TO DO -
Keep the pictures out of the copy and repeat the records exactly.
INPUT below:
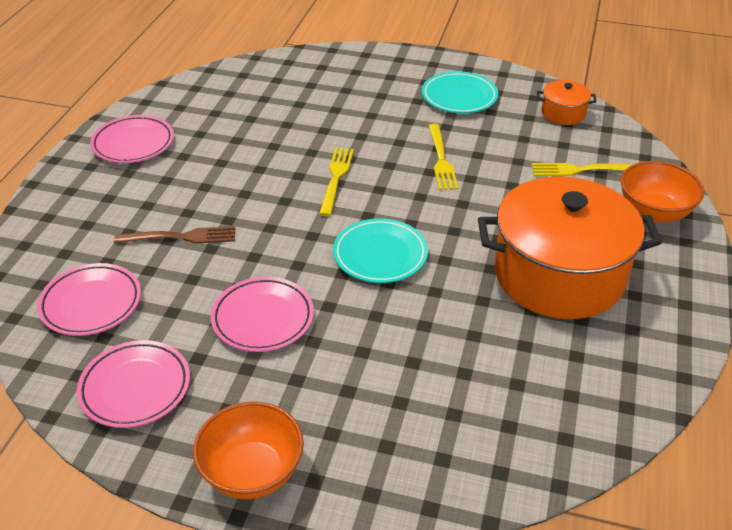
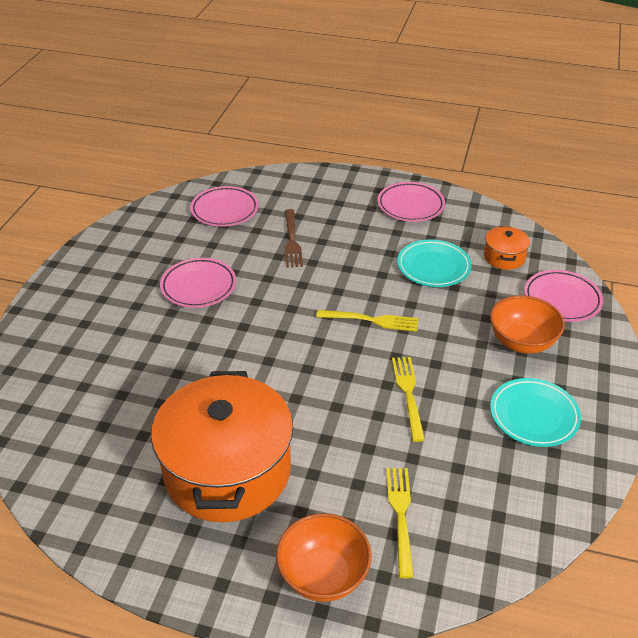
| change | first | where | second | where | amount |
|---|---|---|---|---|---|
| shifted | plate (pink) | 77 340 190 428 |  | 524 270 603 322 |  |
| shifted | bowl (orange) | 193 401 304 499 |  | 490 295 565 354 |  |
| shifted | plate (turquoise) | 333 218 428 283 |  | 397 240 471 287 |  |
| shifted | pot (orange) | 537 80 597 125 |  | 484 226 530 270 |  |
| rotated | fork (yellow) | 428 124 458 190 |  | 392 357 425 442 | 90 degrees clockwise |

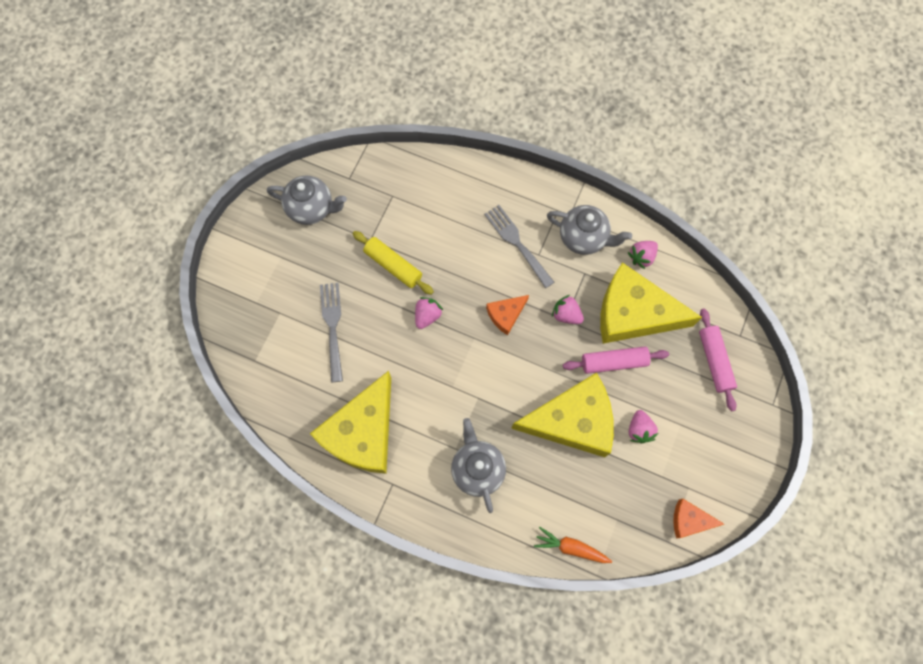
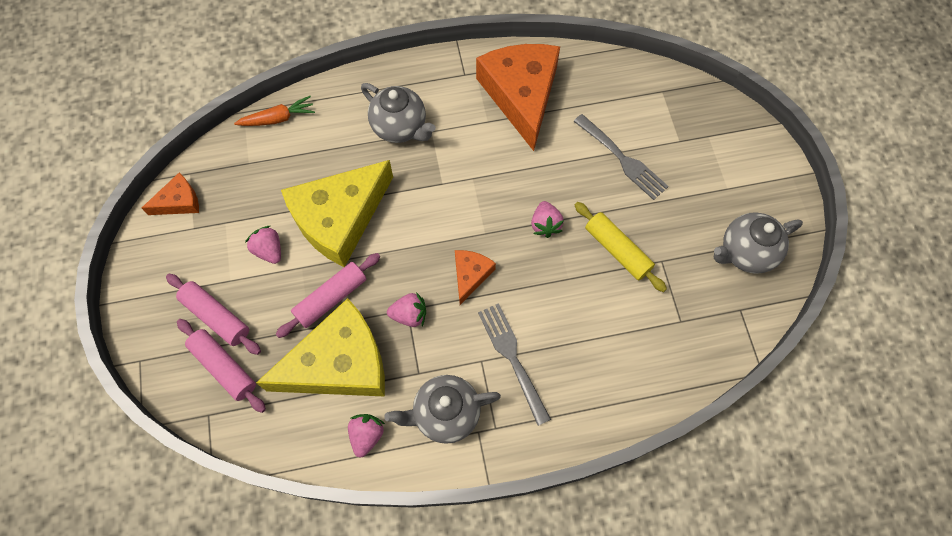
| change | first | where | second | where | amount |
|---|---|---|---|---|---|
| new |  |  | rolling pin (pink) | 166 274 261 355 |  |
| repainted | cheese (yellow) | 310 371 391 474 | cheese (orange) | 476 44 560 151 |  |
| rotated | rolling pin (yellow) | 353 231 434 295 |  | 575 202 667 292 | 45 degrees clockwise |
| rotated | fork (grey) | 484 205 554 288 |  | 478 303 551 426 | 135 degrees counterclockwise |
End of INPUT.
REPLY -
| change | first | where | second | where | amount |
|---|---|---|---|---|---|
| shifted | plate (pink) | 77 340 190 428 |  | 524 270 603 322 |  |
| shifted | bowl (orange) | 193 401 304 499 |  | 490 295 565 354 |  |
| shifted | plate (turquoise) | 333 218 428 283 |  | 397 240 471 287 |  |
| shifted | pot (orange) | 537 80 597 125 |  | 484 226 530 270 |  |
| rotated | fork (yellow) | 428 124 458 190 |  | 392 357 425 442 | 90 degrees clockwise |

| change | first | where | second | where | amount |
|---|---|---|---|---|---|
| new |  |  | rolling pin (pink) | 166 274 261 355 |  |
| repainted | cheese (yellow) | 310 371 391 474 | cheese (orange) | 476 44 560 151 |  |
| rotated | rolling pin (yellow) | 353 231 434 295 |  | 575 202 667 292 | 45 degrees clockwise |
| rotated | fork (grey) | 484 205 554 288 |  | 478 303 551 426 | 135 degrees counterclockwise |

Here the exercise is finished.